● PROBLEM REQUIREMENTS
What lines in the records below contain the string "watering"? Copy every one.

Data excerpts:
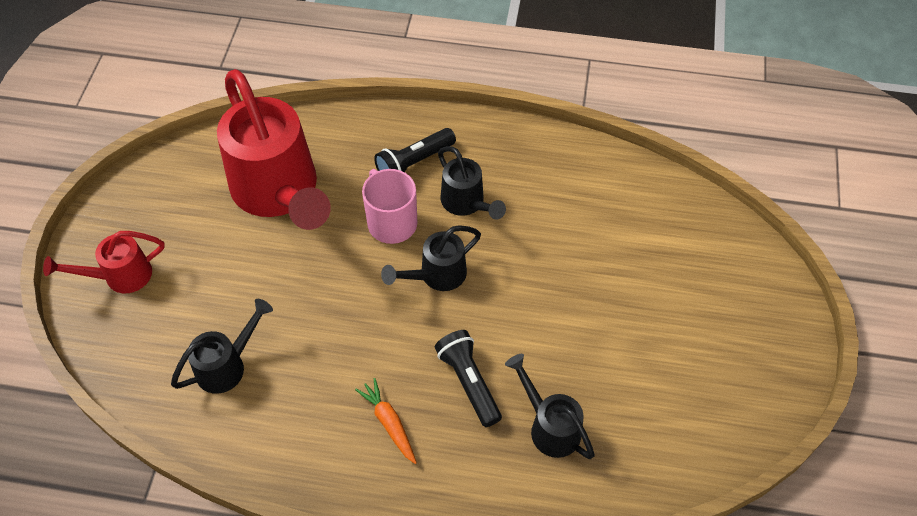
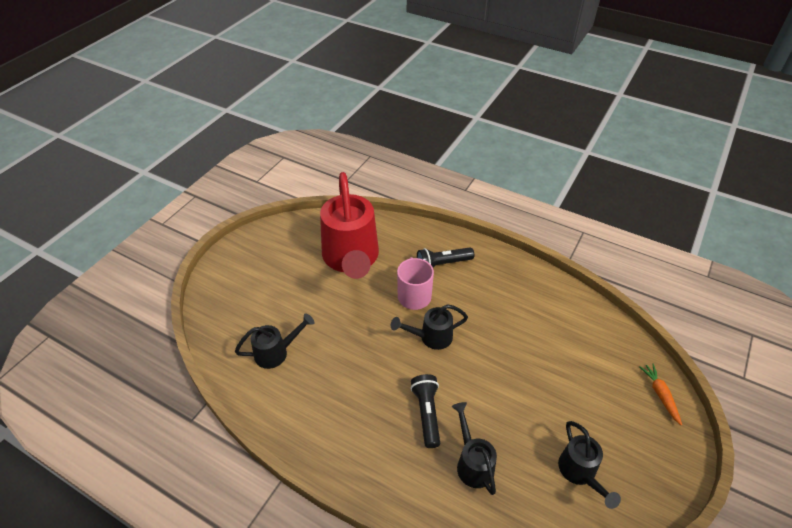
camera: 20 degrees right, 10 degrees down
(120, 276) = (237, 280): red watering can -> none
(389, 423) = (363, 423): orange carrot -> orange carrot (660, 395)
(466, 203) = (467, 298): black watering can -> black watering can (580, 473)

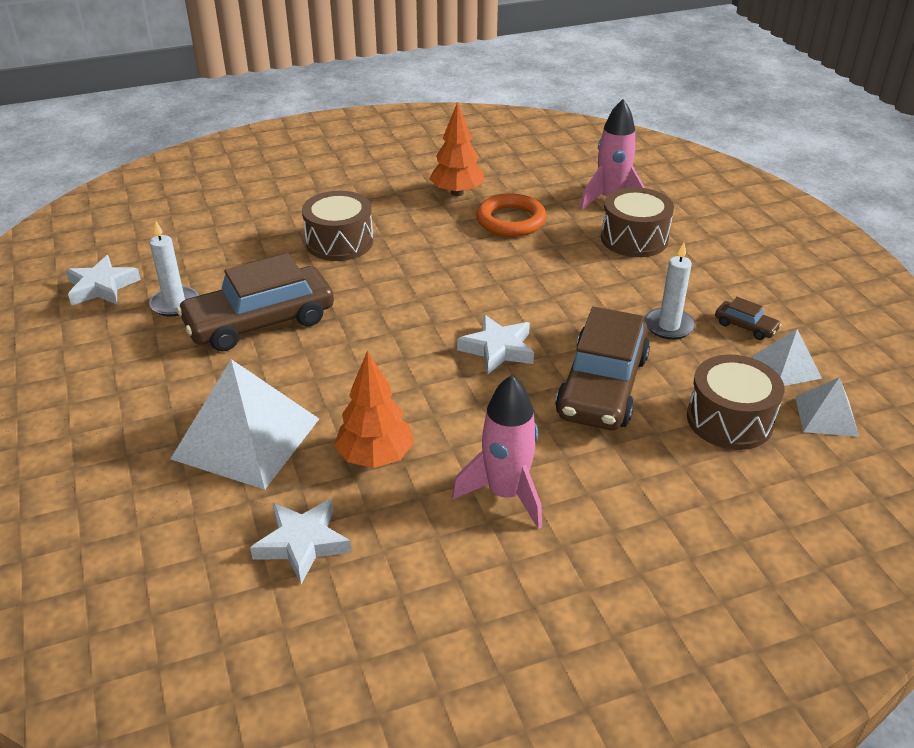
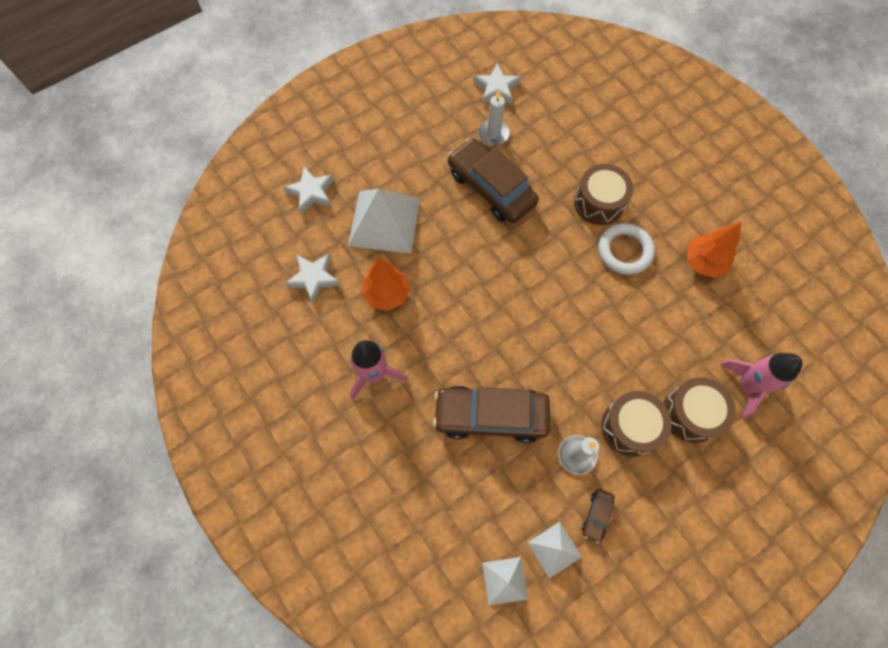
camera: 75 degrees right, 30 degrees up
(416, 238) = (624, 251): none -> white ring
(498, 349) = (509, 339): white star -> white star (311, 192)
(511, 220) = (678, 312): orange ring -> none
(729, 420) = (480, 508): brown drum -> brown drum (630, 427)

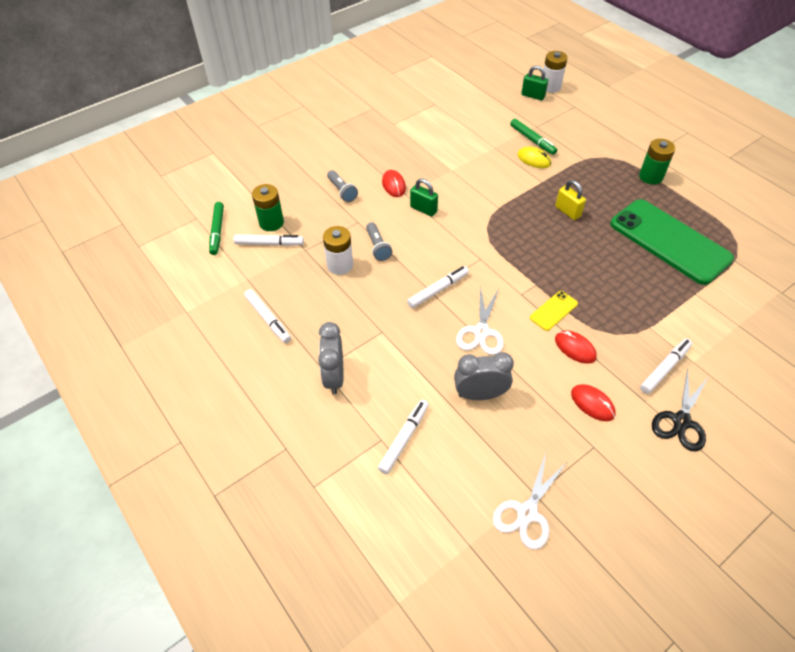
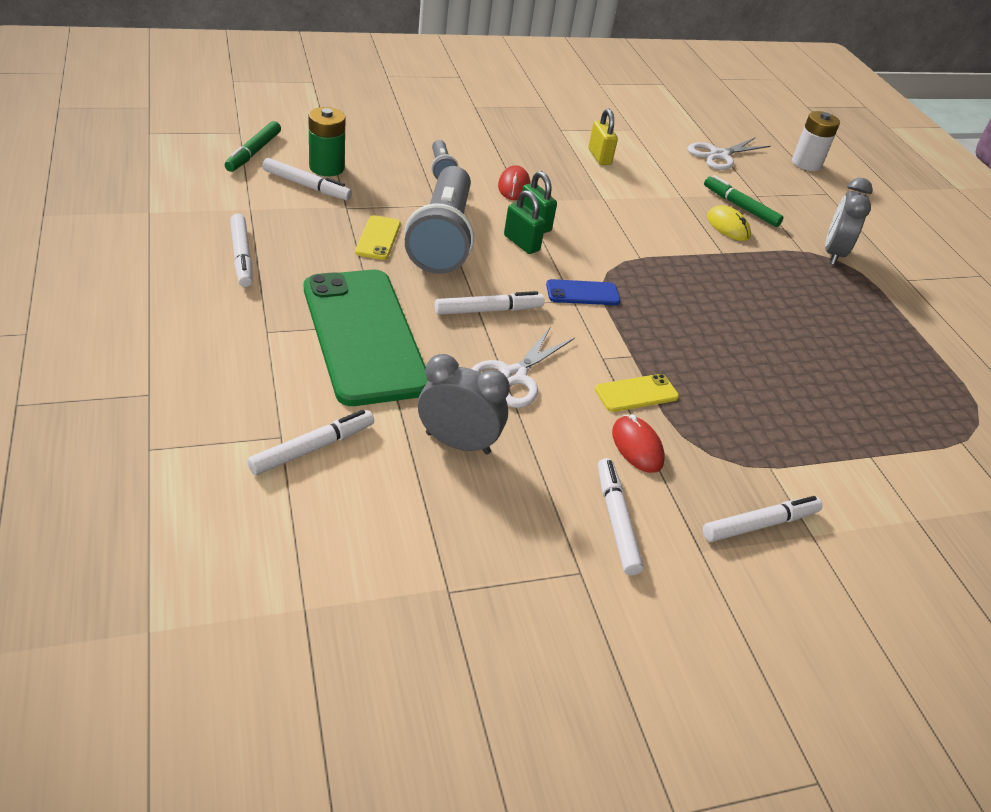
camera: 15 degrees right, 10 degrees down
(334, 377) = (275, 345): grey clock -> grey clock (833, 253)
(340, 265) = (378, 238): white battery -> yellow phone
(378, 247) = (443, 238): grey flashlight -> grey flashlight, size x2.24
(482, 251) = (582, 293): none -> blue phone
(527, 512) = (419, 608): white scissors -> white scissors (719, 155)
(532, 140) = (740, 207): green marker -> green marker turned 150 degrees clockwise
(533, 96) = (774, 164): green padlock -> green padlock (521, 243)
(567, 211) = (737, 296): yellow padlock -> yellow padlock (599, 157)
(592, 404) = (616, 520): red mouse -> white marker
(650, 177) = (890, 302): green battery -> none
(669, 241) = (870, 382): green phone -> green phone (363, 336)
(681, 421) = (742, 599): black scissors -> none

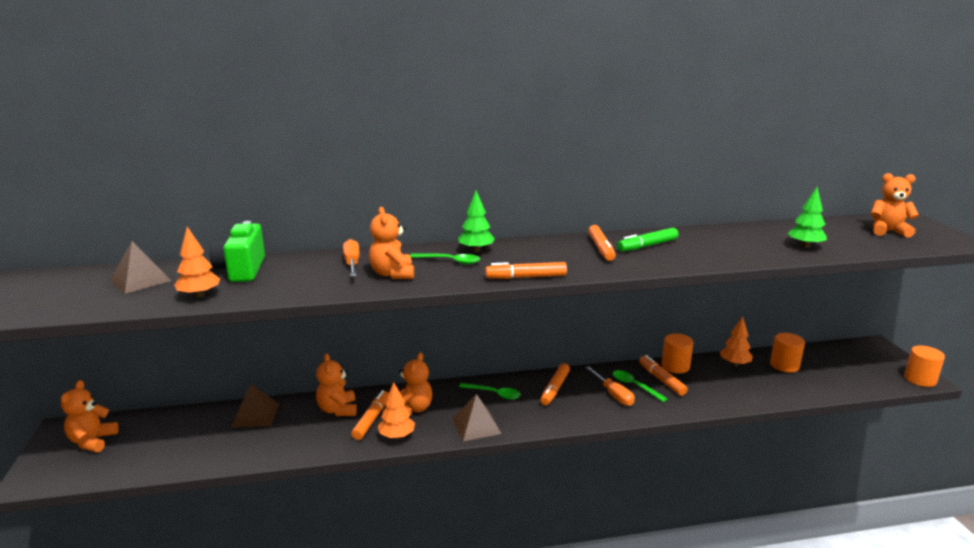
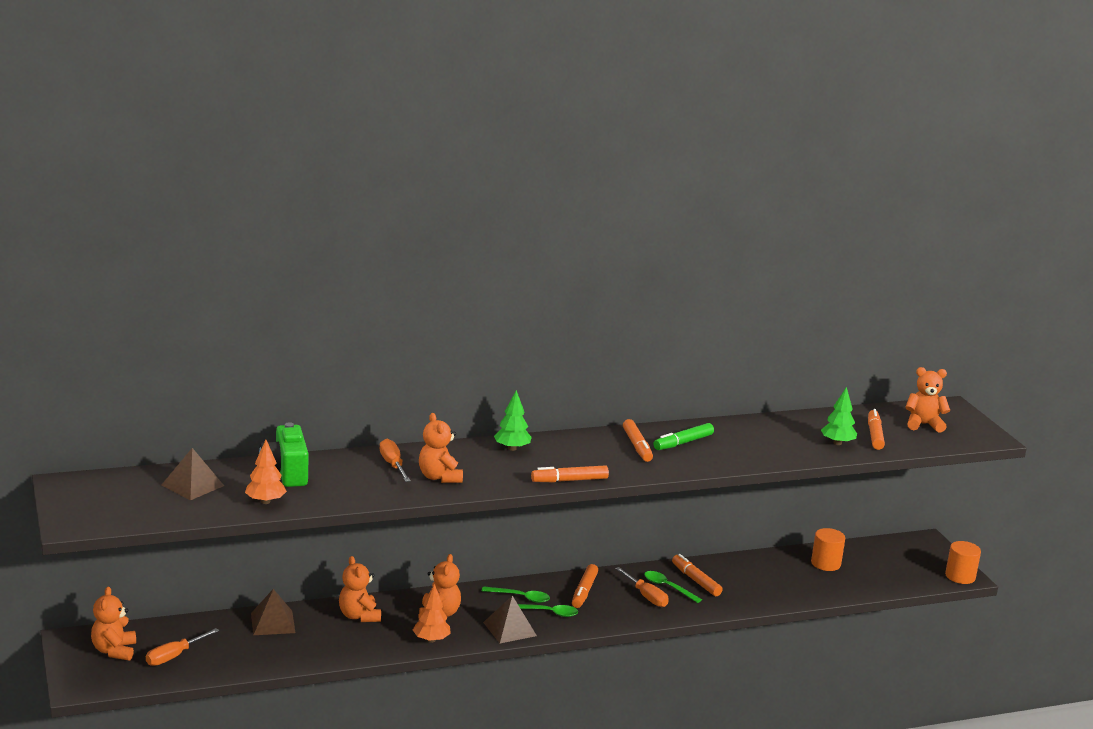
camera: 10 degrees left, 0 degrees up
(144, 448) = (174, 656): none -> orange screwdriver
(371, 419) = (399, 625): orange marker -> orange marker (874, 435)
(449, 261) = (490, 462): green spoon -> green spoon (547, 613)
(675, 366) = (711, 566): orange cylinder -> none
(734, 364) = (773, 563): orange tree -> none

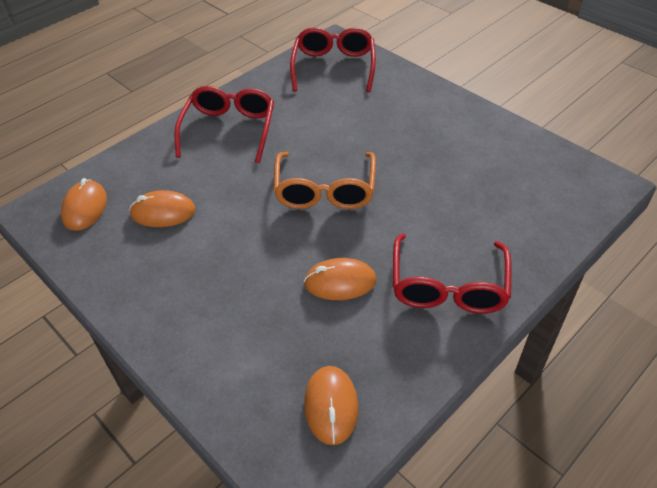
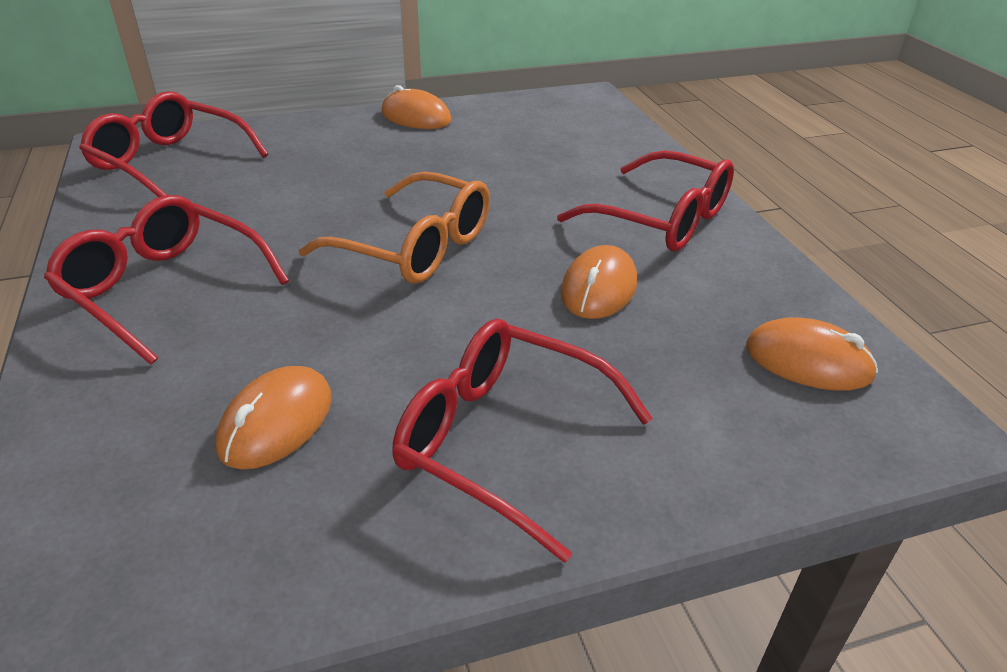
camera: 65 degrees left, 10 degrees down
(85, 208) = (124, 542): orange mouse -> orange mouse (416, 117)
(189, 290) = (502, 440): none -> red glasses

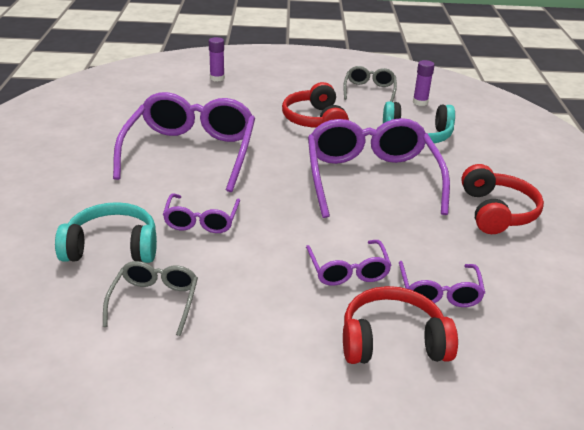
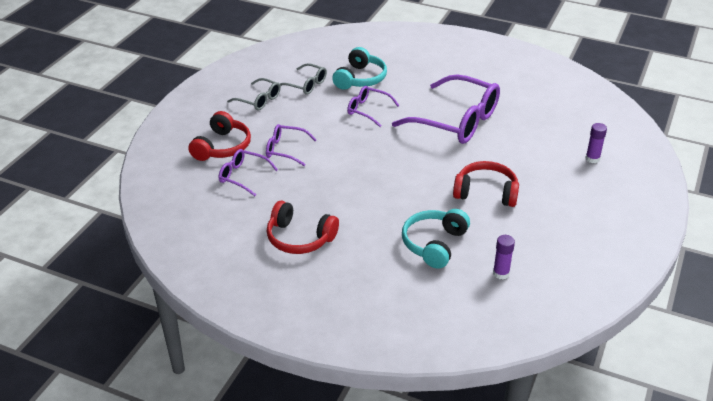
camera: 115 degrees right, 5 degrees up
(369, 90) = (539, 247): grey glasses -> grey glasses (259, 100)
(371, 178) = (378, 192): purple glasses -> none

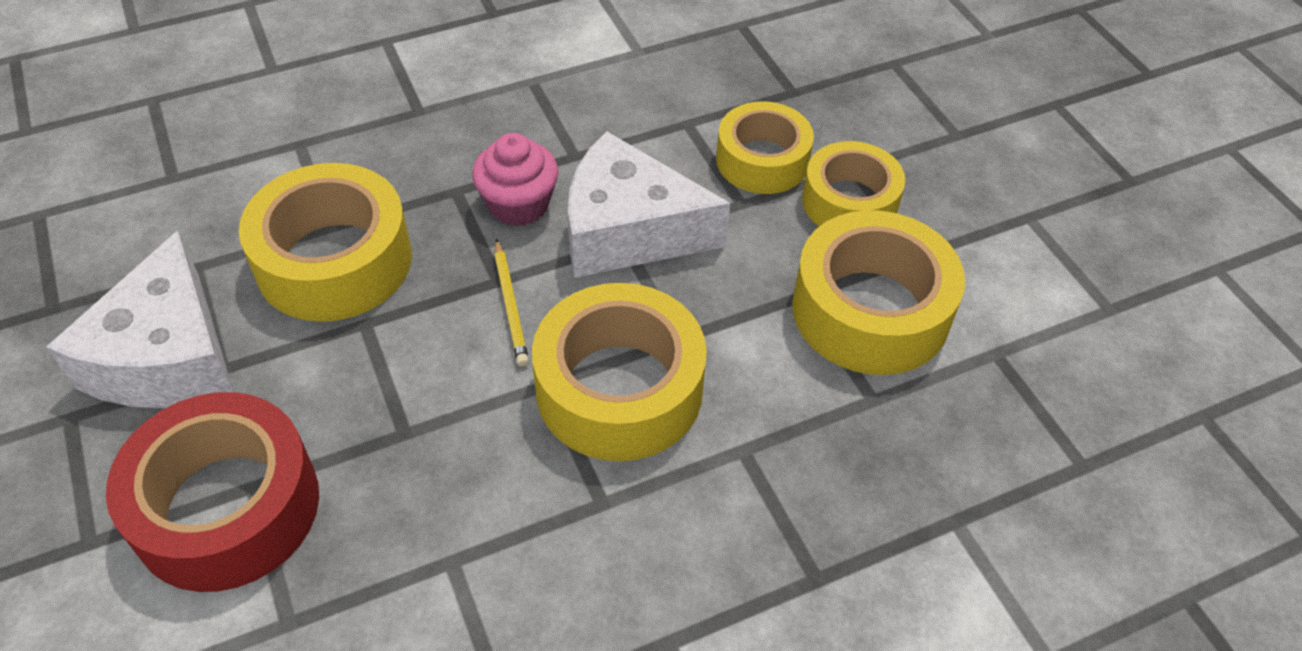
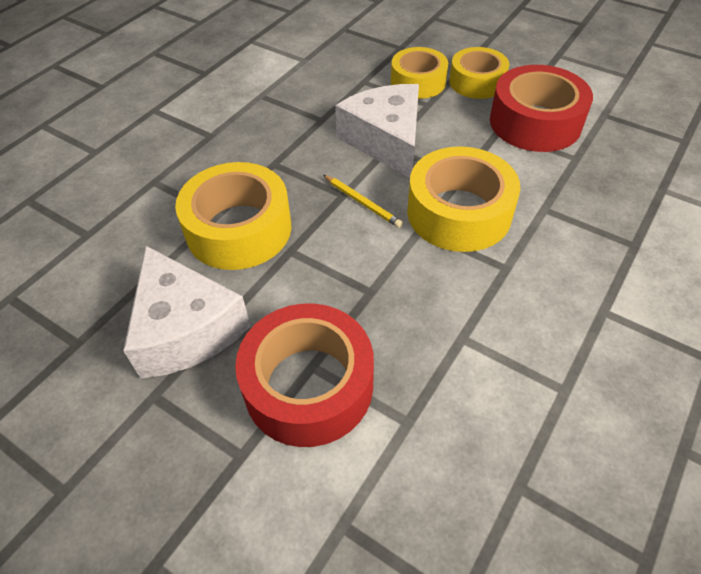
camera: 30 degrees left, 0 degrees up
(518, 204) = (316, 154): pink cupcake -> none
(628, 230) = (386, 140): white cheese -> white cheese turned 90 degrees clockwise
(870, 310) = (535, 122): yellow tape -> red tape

● PROBLEM SOLUTION
(120, 276) = (237, 280): red watering can -> none
(466, 203) = (467, 298): black watering can -> black watering can (580, 473)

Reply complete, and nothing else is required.